- **WHAT THE EXERCISE ASKS**
Below are some entries; set them all down exactly.

- **DATASET EXTRACT**
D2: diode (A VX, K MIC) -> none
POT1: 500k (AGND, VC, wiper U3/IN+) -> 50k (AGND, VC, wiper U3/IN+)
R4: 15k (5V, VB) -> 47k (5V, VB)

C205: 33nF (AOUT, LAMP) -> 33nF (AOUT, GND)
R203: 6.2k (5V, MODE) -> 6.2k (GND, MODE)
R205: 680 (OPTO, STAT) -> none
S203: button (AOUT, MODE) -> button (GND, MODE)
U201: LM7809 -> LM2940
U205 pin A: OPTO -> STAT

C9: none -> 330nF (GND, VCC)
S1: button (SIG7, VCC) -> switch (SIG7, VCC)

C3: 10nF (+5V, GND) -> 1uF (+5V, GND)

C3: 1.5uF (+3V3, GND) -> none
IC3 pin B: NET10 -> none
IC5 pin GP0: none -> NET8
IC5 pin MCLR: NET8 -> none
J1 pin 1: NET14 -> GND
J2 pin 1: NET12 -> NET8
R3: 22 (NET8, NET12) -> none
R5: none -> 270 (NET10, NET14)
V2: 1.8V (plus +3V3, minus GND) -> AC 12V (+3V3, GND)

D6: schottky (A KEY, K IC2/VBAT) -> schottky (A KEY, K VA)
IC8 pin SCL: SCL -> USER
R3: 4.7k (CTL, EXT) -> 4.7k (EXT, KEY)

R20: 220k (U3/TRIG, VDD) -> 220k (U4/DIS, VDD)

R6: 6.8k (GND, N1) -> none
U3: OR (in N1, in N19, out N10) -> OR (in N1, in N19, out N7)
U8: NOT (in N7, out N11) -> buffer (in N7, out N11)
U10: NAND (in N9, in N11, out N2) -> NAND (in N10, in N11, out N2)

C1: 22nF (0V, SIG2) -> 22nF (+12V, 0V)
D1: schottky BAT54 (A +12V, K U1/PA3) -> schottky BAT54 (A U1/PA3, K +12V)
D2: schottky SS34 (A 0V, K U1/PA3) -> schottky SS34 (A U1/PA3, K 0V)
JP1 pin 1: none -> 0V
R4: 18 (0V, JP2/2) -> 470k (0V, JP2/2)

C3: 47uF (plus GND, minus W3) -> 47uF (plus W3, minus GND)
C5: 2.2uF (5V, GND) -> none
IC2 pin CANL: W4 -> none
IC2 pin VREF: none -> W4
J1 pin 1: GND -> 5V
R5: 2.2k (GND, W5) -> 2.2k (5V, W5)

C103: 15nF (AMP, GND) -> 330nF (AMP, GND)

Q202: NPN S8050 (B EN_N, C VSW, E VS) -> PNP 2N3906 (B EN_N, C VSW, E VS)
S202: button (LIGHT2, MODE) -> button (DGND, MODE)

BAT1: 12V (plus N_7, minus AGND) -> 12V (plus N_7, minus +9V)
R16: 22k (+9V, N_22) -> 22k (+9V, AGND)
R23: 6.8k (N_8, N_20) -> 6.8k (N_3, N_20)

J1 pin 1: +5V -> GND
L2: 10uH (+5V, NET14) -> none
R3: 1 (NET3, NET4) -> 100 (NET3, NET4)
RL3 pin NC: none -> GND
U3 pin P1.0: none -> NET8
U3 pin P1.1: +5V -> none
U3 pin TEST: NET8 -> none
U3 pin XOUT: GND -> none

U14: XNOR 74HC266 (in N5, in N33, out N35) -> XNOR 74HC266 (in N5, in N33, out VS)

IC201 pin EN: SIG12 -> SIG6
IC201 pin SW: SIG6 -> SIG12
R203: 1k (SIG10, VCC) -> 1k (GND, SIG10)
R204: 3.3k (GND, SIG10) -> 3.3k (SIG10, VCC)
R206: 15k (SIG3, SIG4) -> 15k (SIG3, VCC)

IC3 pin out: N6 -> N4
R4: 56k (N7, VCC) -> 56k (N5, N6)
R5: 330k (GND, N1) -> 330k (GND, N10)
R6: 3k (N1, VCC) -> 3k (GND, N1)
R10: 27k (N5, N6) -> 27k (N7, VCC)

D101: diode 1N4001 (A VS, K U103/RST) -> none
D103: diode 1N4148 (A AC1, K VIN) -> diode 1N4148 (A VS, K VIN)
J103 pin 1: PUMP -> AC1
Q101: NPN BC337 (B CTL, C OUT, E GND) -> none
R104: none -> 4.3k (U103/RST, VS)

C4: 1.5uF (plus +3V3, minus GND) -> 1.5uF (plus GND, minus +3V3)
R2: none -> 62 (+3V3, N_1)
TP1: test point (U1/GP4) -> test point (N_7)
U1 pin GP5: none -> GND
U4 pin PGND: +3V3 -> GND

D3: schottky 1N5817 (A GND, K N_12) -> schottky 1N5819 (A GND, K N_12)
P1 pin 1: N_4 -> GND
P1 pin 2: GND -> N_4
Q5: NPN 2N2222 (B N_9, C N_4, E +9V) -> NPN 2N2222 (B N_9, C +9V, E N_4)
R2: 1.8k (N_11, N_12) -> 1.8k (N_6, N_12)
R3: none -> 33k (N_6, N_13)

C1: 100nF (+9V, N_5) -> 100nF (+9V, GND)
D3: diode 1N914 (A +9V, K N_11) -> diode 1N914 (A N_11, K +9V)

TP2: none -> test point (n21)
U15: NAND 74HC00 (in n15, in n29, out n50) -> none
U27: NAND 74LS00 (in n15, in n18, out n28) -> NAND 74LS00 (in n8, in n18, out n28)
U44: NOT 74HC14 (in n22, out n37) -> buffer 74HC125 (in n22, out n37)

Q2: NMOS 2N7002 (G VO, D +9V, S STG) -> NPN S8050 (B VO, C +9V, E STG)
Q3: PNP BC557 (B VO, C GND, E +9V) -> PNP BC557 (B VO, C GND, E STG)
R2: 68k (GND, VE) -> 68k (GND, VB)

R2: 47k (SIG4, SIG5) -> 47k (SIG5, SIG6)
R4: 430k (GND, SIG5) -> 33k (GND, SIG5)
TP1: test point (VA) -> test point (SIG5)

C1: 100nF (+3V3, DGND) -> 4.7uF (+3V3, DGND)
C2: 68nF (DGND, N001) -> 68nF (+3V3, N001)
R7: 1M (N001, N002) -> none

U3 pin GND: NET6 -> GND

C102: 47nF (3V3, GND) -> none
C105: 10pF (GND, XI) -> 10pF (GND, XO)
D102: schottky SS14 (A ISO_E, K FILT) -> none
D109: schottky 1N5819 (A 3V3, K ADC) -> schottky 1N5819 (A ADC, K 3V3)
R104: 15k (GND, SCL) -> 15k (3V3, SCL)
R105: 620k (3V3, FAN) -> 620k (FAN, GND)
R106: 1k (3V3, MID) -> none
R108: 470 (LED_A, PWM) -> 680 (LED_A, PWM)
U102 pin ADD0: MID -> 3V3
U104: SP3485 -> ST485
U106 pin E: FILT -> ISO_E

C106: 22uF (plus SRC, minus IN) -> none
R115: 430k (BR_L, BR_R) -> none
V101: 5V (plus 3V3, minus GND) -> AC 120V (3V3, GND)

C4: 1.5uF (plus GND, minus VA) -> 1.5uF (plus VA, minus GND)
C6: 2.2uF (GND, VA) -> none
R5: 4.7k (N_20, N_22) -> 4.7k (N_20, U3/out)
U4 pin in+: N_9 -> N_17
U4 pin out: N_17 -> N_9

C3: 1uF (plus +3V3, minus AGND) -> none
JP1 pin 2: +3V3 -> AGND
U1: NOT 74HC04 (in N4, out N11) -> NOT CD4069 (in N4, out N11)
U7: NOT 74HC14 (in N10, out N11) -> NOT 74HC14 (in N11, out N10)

- **SOLUTION TO THE PROBLEM**
D2: diode (A VX, K MIC) -> none
POT1: 500k (AGND, VC, wiper U3/IN+) -> 50k (AGND, VC, wiper U3/IN+)
R4: 15k (5V, VB) -> 47k (5V, VB)

C205: 33nF (AOUT, LAMP) -> 33nF (AOUT, GND)
R203: 6.2k (5V, MODE) -> 6.2k (GND, MODE)
R205: 680 (OPTO, STAT) -> none
S203: button (AOUT, MODE) -> button (GND, MODE)
U201: LM7809 -> LM2940
U205 pin A: OPTO -> STAT

C9: none -> 330nF (GND, VCC)
S1: button (SIG7, VCC) -> switch (SIG7, VCC)

C3: 10nF (+5V, GND) -> 1uF (+5V, GND)

C3: 1.5uF (+3V3, GND) -> none
IC3 pin B: NET10 -> none
IC5 pin GP0: none -> NET8
IC5 pin MCLR: NET8 -> none
J1 pin 1: NET14 -> GND
J2 pin 1: NET12 -> NET8
R3: 22 (NET8, NET12) -> none
R5: none -> 270 (NET10, NET14)
V2: 1.8V (plus +3V3, minus GND) -> AC 12V (+3V3, GND)

D6: schottky (A KEY, K IC2/VBAT) -> schottky (A KEY, K VA)
IC8 pin SCL: SCL -> USER
R3: 4.7k (CTL, EXT) -> 4.7k (EXT, KEY)

R20: 220k (U3/TRIG, VDD) -> 220k (U4/DIS, VDD)

R6: 6.8k (GND, N1) -> none
U3: OR (in N1, in N19, out N10) -> OR (in N1, in N19, out N7)
U8: NOT (in N7, out N11) -> buffer (in N7, out N11)
U10: NAND (in N9, in N11, out N2) -> NAND (in N10, in N11, out N2)

C1: 22nF (0V, SIG2) -> 22nF (+12V, 0V)
D1: schottky BAT54 (A +12V, K U1/PA3) -> schottky BAT54 (A U1/PA3, K +12V)
D2: schottky SS34 (A 0V, K U1/PA3) -> schottky SS34 (A U1/PA3, K 0V)
JP1 pin 1: none -> 0V
R4: 18 (0V, JP2/2) -> 470k (0V, JP2/2)

C3: 47uF (plus GND, minus W3) -> 47uF (plus W3, minus GND)
C5: 2.2uF (5V, GND) -> none
IC2 pin CANL: W4 -> none
IC2 pin VREF: none -> W4
J1 pin 1: GND -> 5V
R5: 2.2k (GND, W5) -> 2.2k (5V, W5)

C103: 15nF (AMP, GND) -> 330nF (AMP, GND)

Q202: NPN S8050 (B EN_N, C VSW, E VS) -> PNP 2N3906 (B EN_N, C VSW, E VS)
S202: button (LIGHT2, MODE) -> button (DGND, MODE)

BAT1: 12V (plus N_7, minus AGND) -> 12V (plus N_7, minus +9V)
R16: 22k (+9V, N_22) -> 22k (+9V, AGND)
R23: 6.8k (N_8, N_20) -> 6.8k (N_3, N_20)

J1 pin 1: +5V -> GND
L2: 10uH (+5V, NET14) -> none
R3: 1 (NET3, NET4) -> 100 (NET3, NET4)
RL3 pin NC: none -> GND
U3 pin P1.0: none -> NET8
U3 pin P1.1: +5V -> none
U3 pin TEST: NET8 -> none
U3 pin XOUT: GND -> none

U14: XNOR 74HC266 (in N5, in N33, out N35) -> XNOR 74HC266 (in N5, in N33, out VS)

IC201 pin EN: SIG12 -> SIG6
IC201 pin SW: SIG6 -> SIG12
R203: 1k (SIG10, VCC) -> 1k (GND, SIG10)
R204: 3.3k (GND, SIG10) -> 3.3k (SIG10, VCC)
R206: 15k (SIG3, SIG4) -> 15k (SIG3, VCC)

IC3 pin out: N6 -> N4
R4: 56k (N7, VCC) -> 56k (N5, N6)
R5: 330k (GND, N1) -> 330k (GND, N10)
R6: 3k (N1, VCC) -> 3k (GND, N1)
R10: 27k (N5, N6) -> 27k (N7, VCC)

D101: diode 1N4001 (A VS, K U103/RST) -> none
D103: diode 1N4148 (A AC1, K VIN) -> diode 1N4148 (A VS, K VIN)
J103 pin 1: PUMP -> AC1
Q101: NPN BC337 (B CTL, C OUT, E GND) -> none
R104: none -> 4.3k (U103/RST, VS)

C4: 1.5uF (plus +3V3, minus GND) -> 1.5uF (plus GND, minus +3V3)
R2: none -> 62 (+3V3, N_1)
TP1: test point (U1/GP4) -> test point (N_7)
U1 pin GP5: none -> GND
U4 pin PGND: +3V3 -> GND

D3: schottky 1N5817 (A GND, K N_12) -> schottky 1N5819 (A GND, K N_12)
P1 pin 1: N_4 -> GND
P1 pin 2: GND -> N_4
Q5: NPN 2N2222 (B N_9, C N_4, E +9V) -> NPN 2N2222 (B N_9, C +9V, E N_4)
R2: 1.8k (N_11, N_12) -> 1.8k (N_6, N_12)
R3: none -> 33k (N_6, N_13)

C1: 100nF (+9V, N_5) -> 100nF (+9V, GND)
D3: diode 1N914 (A +9V, K N_11) -> diode 1N914 (A N_11, K +9V)

TP2: none -> test point (n21)
U15: NAND 74HC00 (in n15, in n29, out n50) -> none
U27: NAND 74LS00 (in n15, in n18, out n28) -> NAND 74LS00 (in n8, in n18, out n28)
U44: NOT 74HC14 (in n22, out n37) -> buffer 74HC125 (in n22, out n37)

Q2: NMOS 2N7002 (G VO, D +9V, S STG) -> NPN S8050 (B VO, C +9V, E STG)
Q3: PNP BC557 (B VO, C GND, E +9V) -> PNP BC557 (B VO, C GND, E STG)
R2: 68k (GND, VE) -> 68k (GND, VB)

R2: 47k (SIG4, SIG5) -> 47k (SIG5, SIG6)
R4: 430k (GND, SIG5) -> 33k (GND, SIG5)
TP1: test point (VA) -> test point (SIG5)

C1: 100nF (+3V3, DGND) -> 4.7uF (+3V3, DGND)
C2: 68nF (DGND, N001) -> 68nF (+3V3, N001)
R7: 1M (N001, N002) -> none

U3 pin GND: NET6 -> GND

C102: 47nF (3V3, GND) -> none
C105: 10pF (GND, XI) -> 10pF (GND, XO)
D102: schottky SS14 (A ISO_E, K FILT) -> none
D109: schottky 1N5819 (A 3V3, K ADC) -> schottky 1N5819 (A ADC, K 3V3)
R104: 15k (GND, SCL) -> 15k (3V3, SCL)
R105: 620k (3V3, FAN) -> 620k (FAN, GND)
R106: 1k (3V3, MID) -> none
R108: 470 (LED_A, PWM) -> 680 (LED_A, PWM)
U102 pin ADD0: MID -> 3V3
U104: SP3485 -> ST485
U106 pin E: FILT -> ISO_E

C106: 22uF (plus SRC, minus IN) -> none
R115: 430k (BR_L, BR_R) -> none
V101: 5V (plus 3V3, minus GND) -> AC 120V (3V3, GND)

C4: 1.5uF (plus GND, minus VA) -> 1.5uF (plus VA, minus GND)
C6: 2.2uF (GND, VA) -> none
R5: 4.7k (N_20, N_22) -> 4.7k (N_20, U3/out)
U4 pin in+: N_9 -> N_17
U4 pin out: N_17 -> N_9

C3: 1uF (plus +3V3, minus AGND) -> none
JP1 pin 2: +3V3 -> AGND
U1: NOT 74HC04 (in N4, out N11) -> NOT CD4069 (in N4, out N11)
U7: NOT 74HC14 (in N10, out N11) -> NOT 74HC14 (in N11, out N10)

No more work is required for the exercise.